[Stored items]
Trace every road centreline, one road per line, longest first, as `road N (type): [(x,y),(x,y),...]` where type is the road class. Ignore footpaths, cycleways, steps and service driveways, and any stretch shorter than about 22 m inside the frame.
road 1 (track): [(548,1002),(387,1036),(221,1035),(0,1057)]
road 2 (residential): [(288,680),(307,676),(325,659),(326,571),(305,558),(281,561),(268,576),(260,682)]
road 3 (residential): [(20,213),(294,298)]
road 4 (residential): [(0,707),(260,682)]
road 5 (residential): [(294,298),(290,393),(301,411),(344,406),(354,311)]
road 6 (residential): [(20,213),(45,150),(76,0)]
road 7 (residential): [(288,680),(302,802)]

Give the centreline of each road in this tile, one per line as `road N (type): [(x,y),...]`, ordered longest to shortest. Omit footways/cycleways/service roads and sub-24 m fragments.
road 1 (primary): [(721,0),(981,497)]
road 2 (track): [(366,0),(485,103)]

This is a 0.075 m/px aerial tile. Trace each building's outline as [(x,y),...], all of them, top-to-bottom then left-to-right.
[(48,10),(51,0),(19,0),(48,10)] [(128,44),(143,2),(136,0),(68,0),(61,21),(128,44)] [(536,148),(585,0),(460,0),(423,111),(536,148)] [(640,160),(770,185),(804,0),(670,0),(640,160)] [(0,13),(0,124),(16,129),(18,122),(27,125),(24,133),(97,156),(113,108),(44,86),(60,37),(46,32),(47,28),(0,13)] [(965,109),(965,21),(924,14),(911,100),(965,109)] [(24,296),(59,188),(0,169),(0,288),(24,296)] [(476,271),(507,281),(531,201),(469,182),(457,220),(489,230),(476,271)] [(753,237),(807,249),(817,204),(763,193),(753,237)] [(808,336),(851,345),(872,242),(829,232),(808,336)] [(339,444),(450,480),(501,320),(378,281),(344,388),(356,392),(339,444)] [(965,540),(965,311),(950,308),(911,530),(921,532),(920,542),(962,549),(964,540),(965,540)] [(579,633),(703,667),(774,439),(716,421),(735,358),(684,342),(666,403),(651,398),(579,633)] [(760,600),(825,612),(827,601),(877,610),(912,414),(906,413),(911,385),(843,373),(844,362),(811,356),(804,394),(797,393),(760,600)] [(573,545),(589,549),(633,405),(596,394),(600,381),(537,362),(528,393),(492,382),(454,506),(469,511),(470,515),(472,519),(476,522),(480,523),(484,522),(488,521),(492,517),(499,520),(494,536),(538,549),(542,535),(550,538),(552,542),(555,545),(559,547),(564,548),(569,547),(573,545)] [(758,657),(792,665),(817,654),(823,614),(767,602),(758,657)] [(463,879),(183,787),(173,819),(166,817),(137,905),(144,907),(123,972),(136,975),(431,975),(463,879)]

* [Task directions]: Here, the records must be output exactly and in full.

* [Result of this task]:
Trace every road centreline, one road per line, longest first, as `road N (type): [(x,y),(x,y),...]` where type is the road class. Ignore footpaths, cycleways, steps and service driveways, and any stretch shorter than about 22 m inside the frame.
road 1 (track): [(548,1002),(387,1036),(221,1035),(0,1057)]
road 2 (residential): [(288,680),(307,676),(325,659),(326,571),(305,558),(281,561),(268,576),(260,682)]
road 3 (residential): [(20,213),(294,298)]
road 4 (residential): [(0,707),(260,682)]
road 5 (residential): [(294,298),(290,393),(301,411),(344,406),(354,311)]
road 6 (residential): [(20,213),(45,150),(76,0)]
road 7 (residential): [(288,680),(302,802)]

Give the centreline of each road in this tile, one per line as `road N (type): [(x,y),...]`, ordered longest to shortest. Omit footways/cycleways/service roads and sub-24 m fragments.
road 1 (primary): [(721,0),(981,497)]
road 2 (track): [(366,0),(485,103)]

This is a 0.075 m/px aerial tile. Trace each building's outline as [(x,y),...], all of them, top-to-bottom then left-to-right.
[(48,10),(51,0),(19,0),(48,10)] [(128,44),(143,2),(136,0),(68,0),(61,21),(128,44)] [(536,148),(585,0),(460,0),(423,111),(536,148)] [(640,160),(770,185),(804,0),(670,0),(640,160)] [(0,13),(0,124),(16,129),(18,122),(27,125),(24,133),(97,156),(113,108),(44,86),(60,37),(46,32),(47,28),(0,13)] [(965,109),(965,21),(924,14),(911,100),(965,109)] [(24,296),(59,188),(0,169),(0,288),(24,296)] [(476,271),(507,281),(531,201),(469,182),(457,220),(489,230),(476,271)] [(753,237),(807,249),(817,204),(763,193),(753,237)] [(808,336),(851,345),(872,242),(829,232),(808,336)] [(339,444),(450,480),(501,320),(378,281),(344,388),(356,392),(339,444)] [(965,540),(965,311),(950,308),(911,530),(921,532),(920,542),(962,549),(964,540),(965,540)] [(579,633),(703,667),(774,439),(716,421),(735,358),(684,342),(666,403),(651,398),(579,633)] [(760,600),(825,612),(827,601),(877,610),(912,414),(906,413),(911,385),(843,373),(844,362),(811,356),(804,394),(797,393),(760,600)] [(573,545),(589,549),(633,405),(596,394),(600,381),(537,362),(528,393),(492,382),(454,506),(469,511),(470,515),(472,519),(476,522),(480,523),(484,522),(488,521),(492,517),(499,520),(494,536),(538,549),(542,535),(550,538),(552,542),(555,545),(559,547),(564,548),(569,547),(573,545)] [(758,657),(792,665),(817,654),(823,614),(767,602),(758,657)] [(463,879),(183,787),(173,819),(166,817),(137,905),(144,907),(123,972),(136,975),(431,975),(463,879)]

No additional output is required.